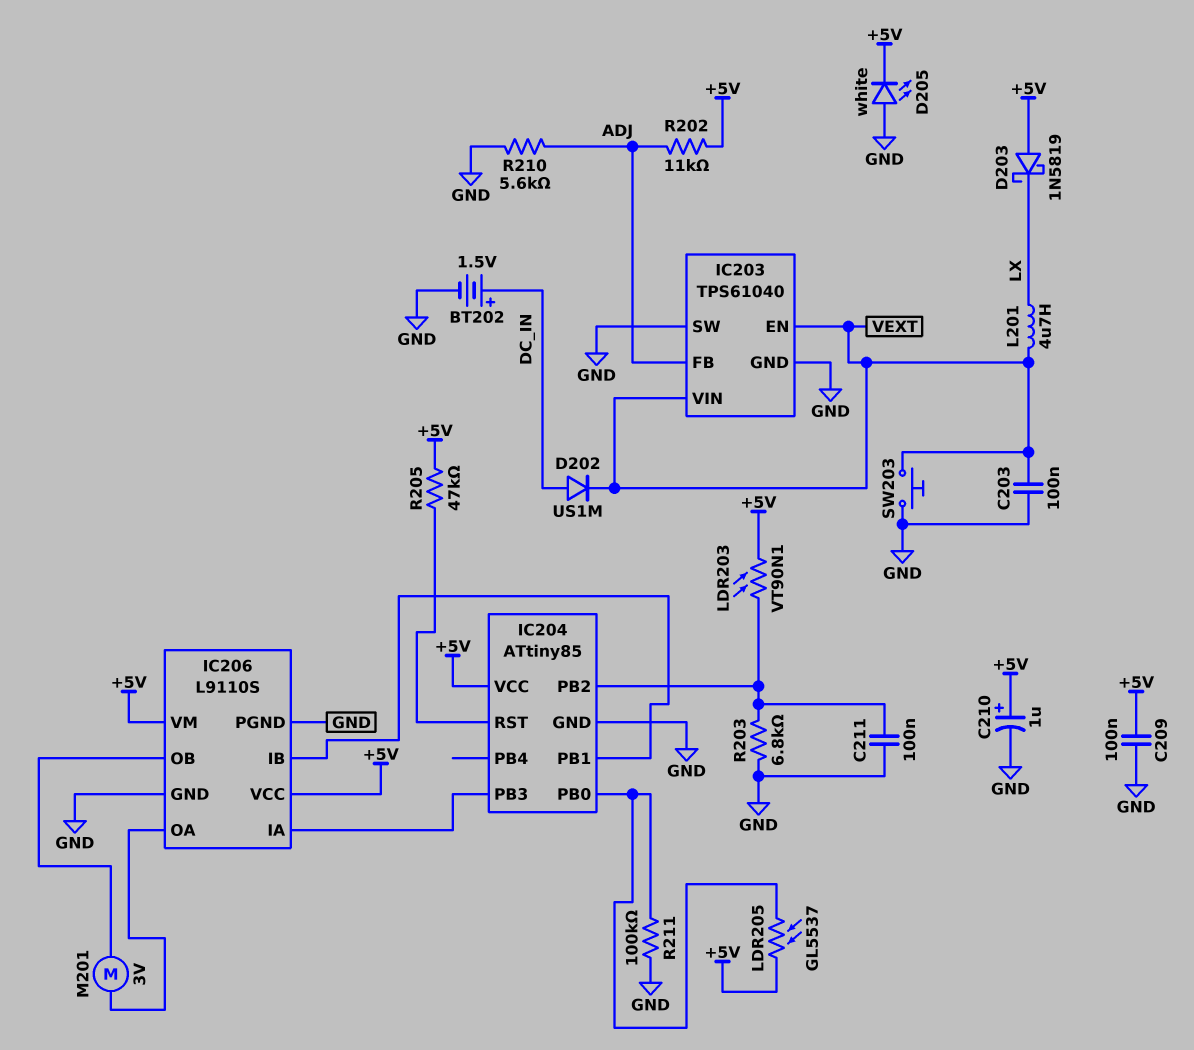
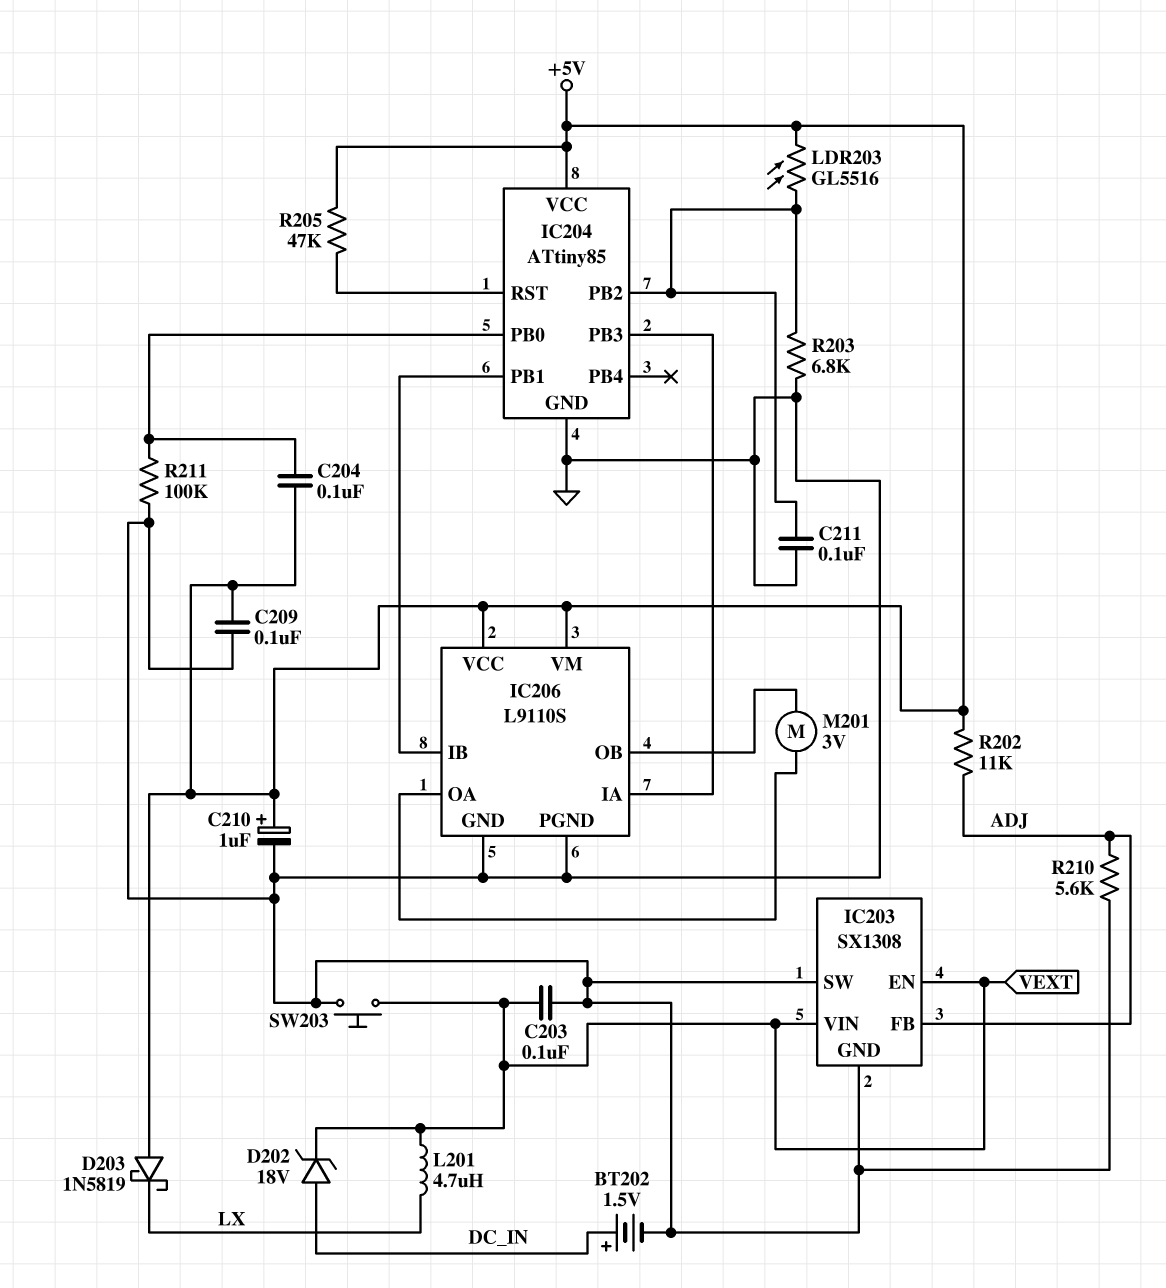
C204: none -> 100nF (+5V, IC204/PB0)
D202: diode US1M (A DC_IN, K VEXT) -> zener 18V (A DC_IN, K VEXT)
D205: LED white (A GND, K +5V) -> none
IC203: TPS61040 -> SX1308
LDR203: VT90N1 (+5V, IC204/PB2) -> GL5516 (+5V, IC204/PB2)
LDR205: GL5537 (+5V, IC204/PB0) -> none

· · · · · · ·

Try it:
Every line from the one containing "D202: diode US1M" through the last line of the entries must be written out verbatim, and no other line.

Response to the exercise:
D202: diode US1M (A DC_IN, K VEXT) -> zener 18V (A DC_IN, K VEXT)
D205: LED white (A GND, K +5V) -> none
IC203: TPS61040 -> SX1308
LDR203: VT90N1 (+5V, IC204/PB2) -> GL5516 (+5V, IC204/PB2)
LDR205: GL5537 (+5V, IC204/PB0) -> none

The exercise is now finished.